Data records:
# # # #
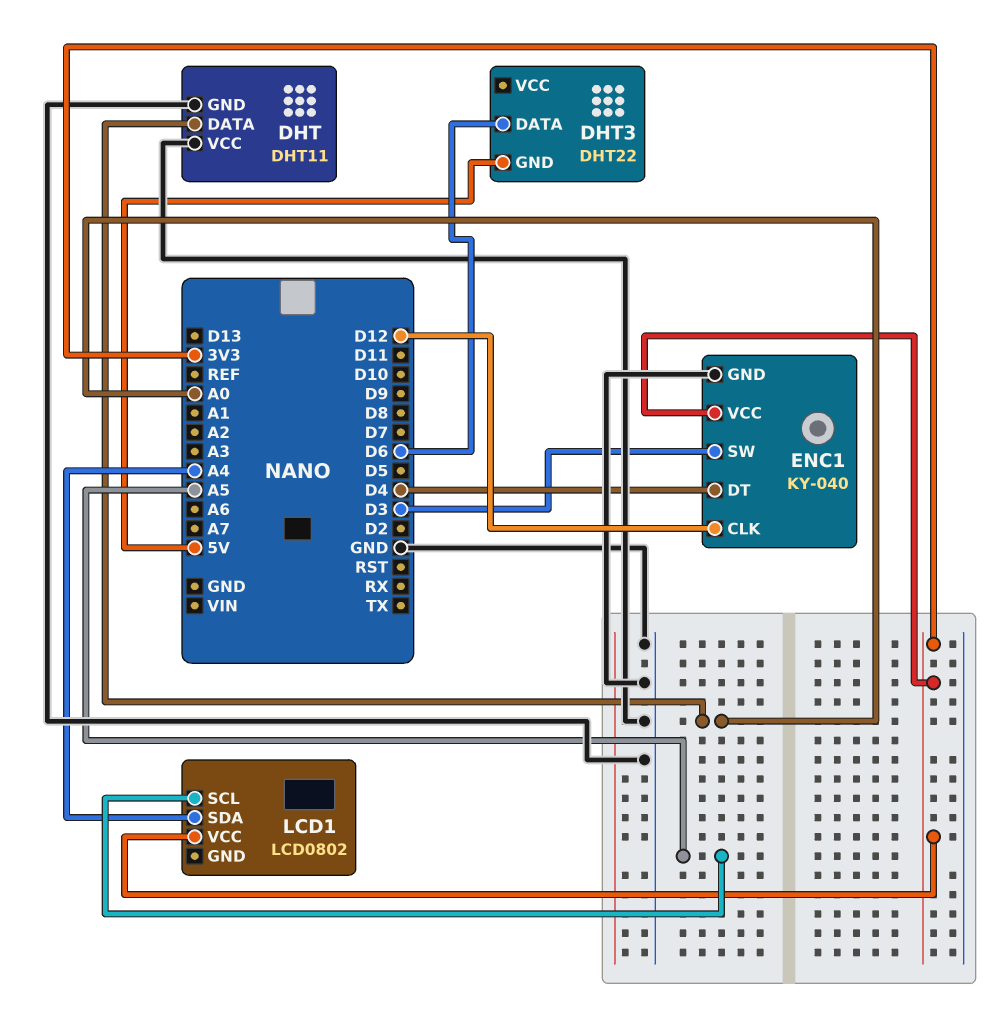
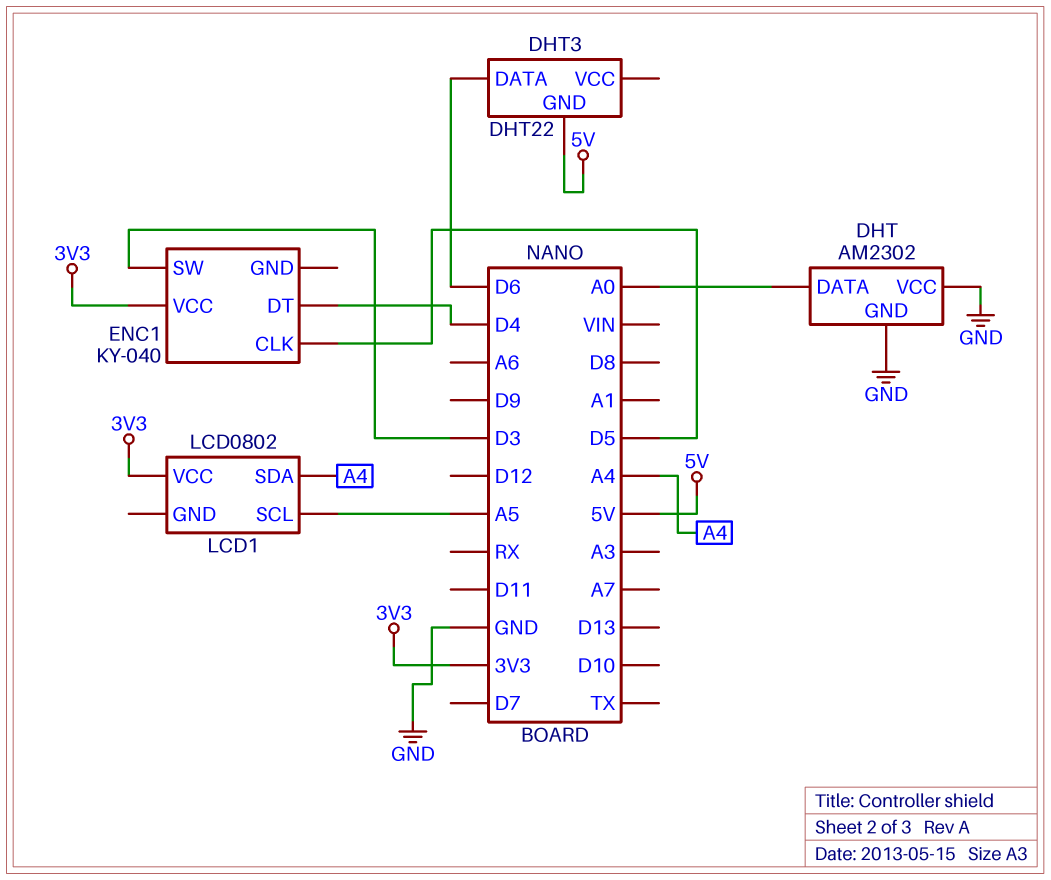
DHT: DHT11 -> AM2302
ENC1 pin CLK: D12 -> D5
ENC1 pin GND: GND -> none

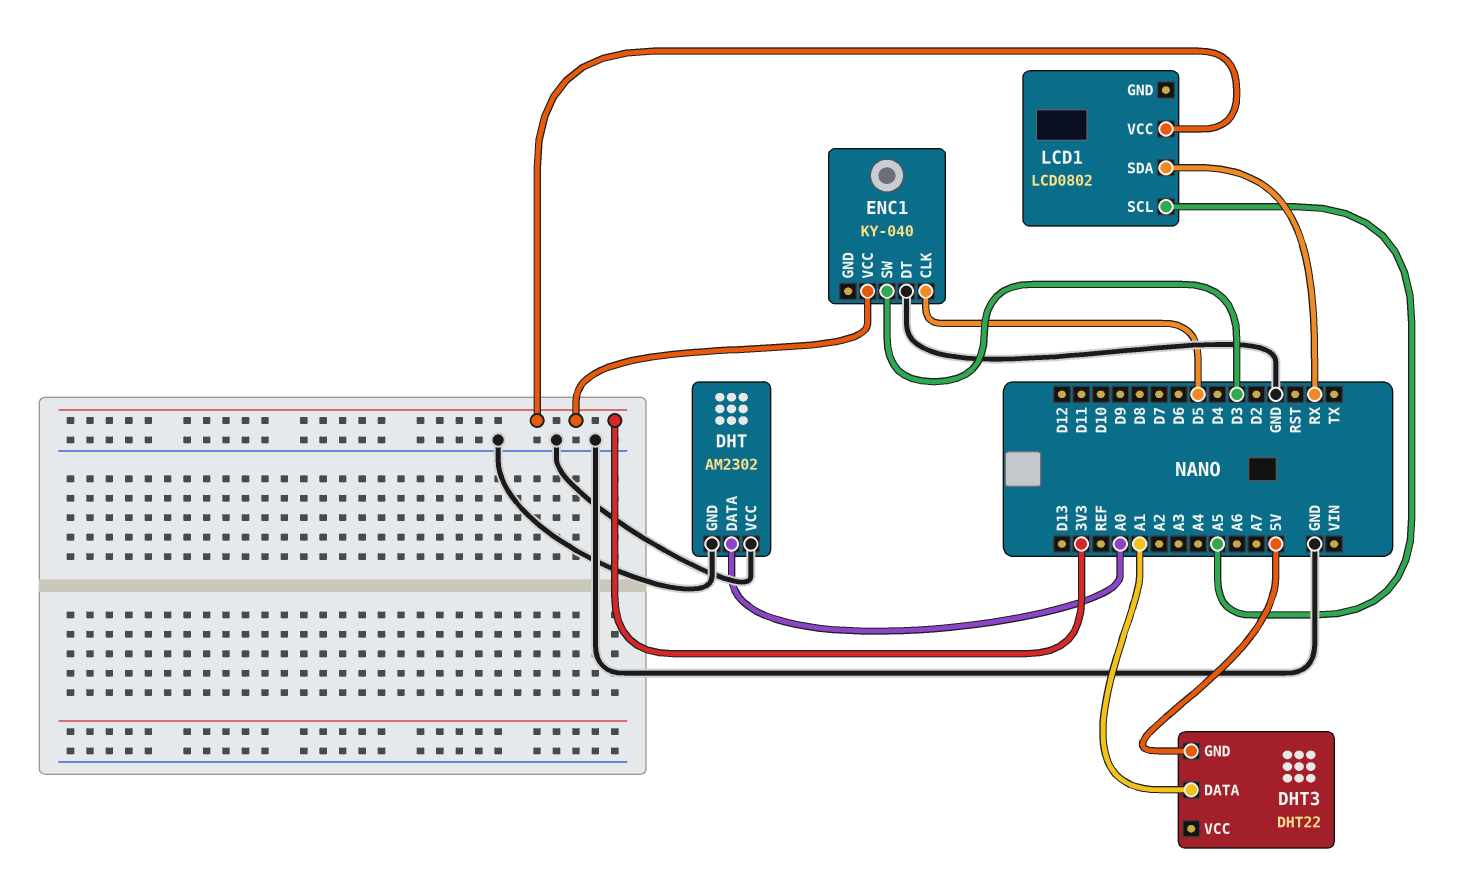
DHT3 pin DATA: D6 -> A1
ENC1 pin DT: D4 -> GND
LCD1 pin SDA: A4 -> RX

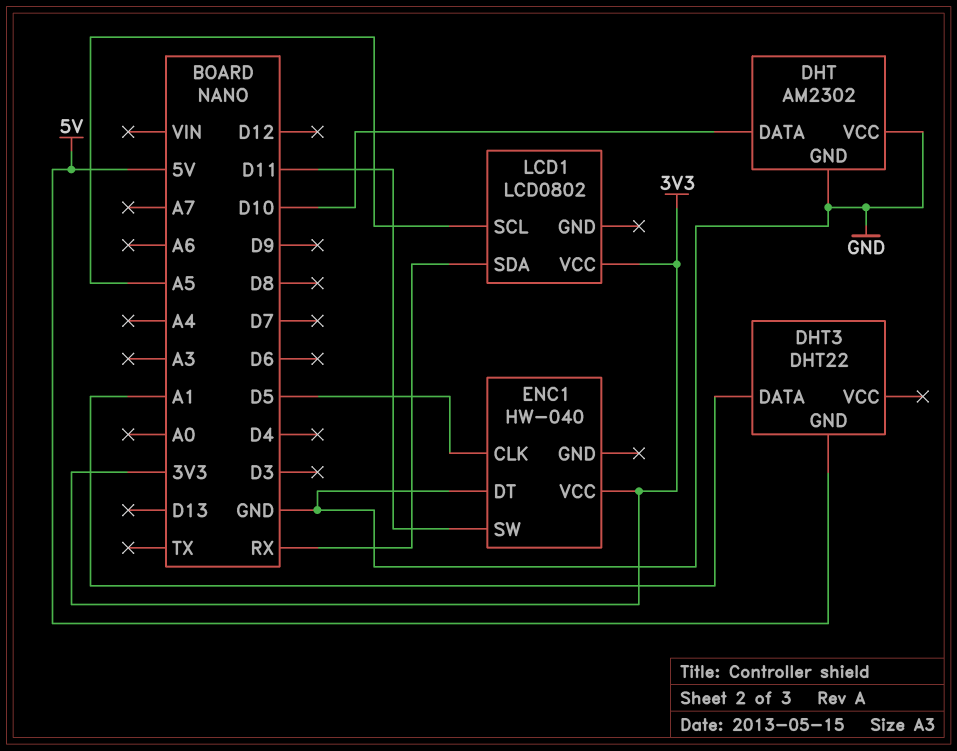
DHT pin DATA: A0 -> D10
ENC1: KY-040 -> HW-040
ENC1 pin SW: D3 -> D11

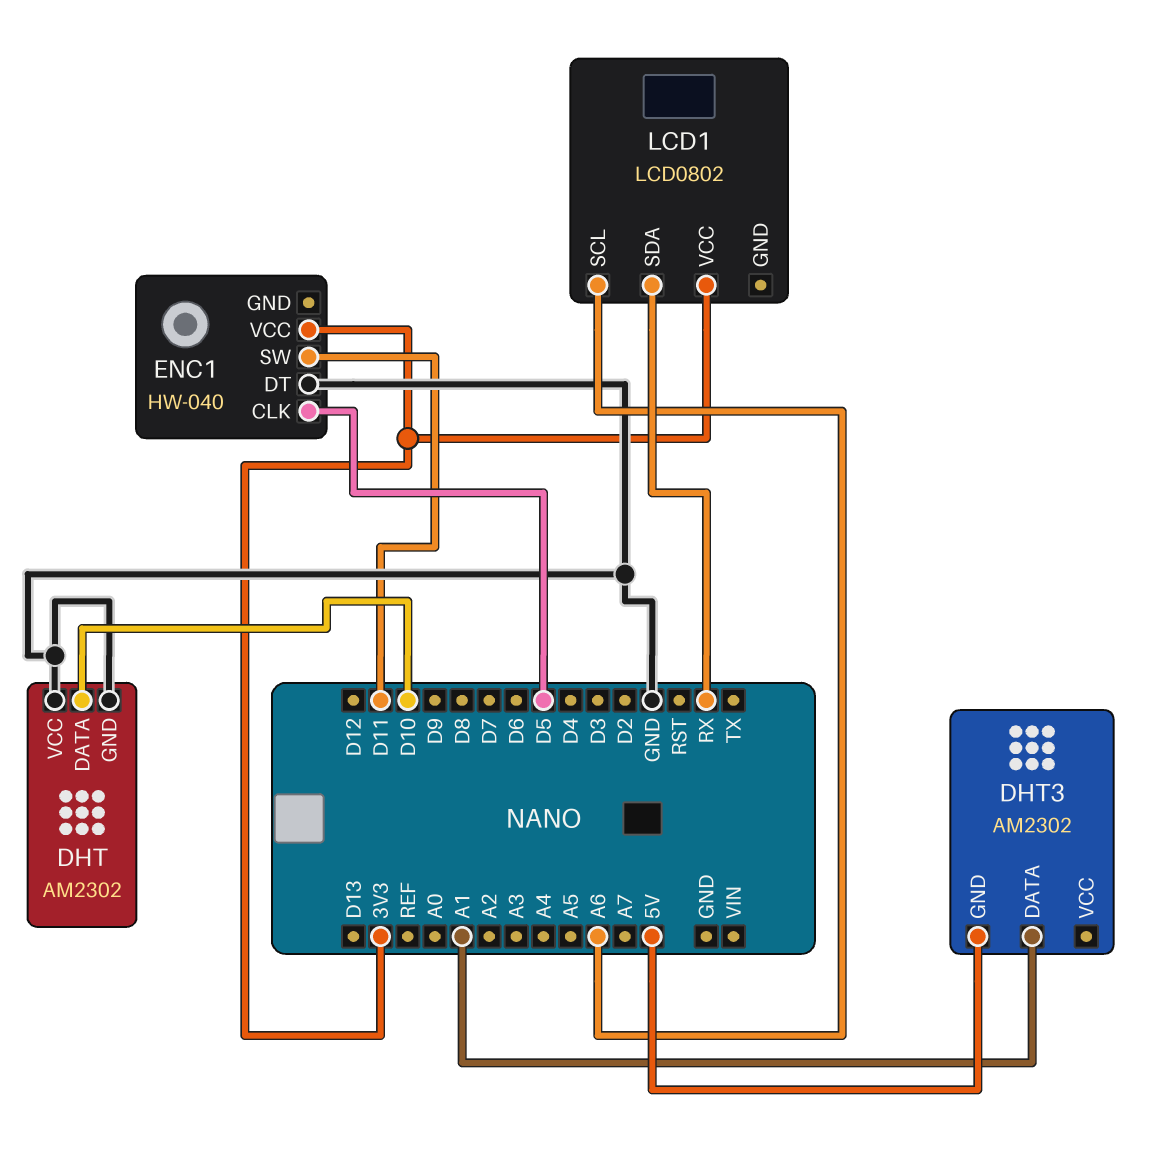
DHT3: DHT22 -> AM2302
LCD1 pin SCL: A5 -> A6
# # # #
What the task requires:
Give the data again exactly as it appears, but without any images.

Exercise solution:
DHT: DHT11 -> AM2302
ENC1 pin CLK: D12 -> D5
ENC1 pin GND: GND -> none

DHT3 pin DATA: D6 -> A1
ENC1 pin DT: D4 -> GND
LCD1 pin SDA: A4 -> RX

DHT pin DATA: A0 -> D10
ENC1: KY-040 -> HW-040
ENC1 pin SW: D3 -> D11

DHT3: DHT22 -> AM2302
LCD1 pin SCL: A5 -> A6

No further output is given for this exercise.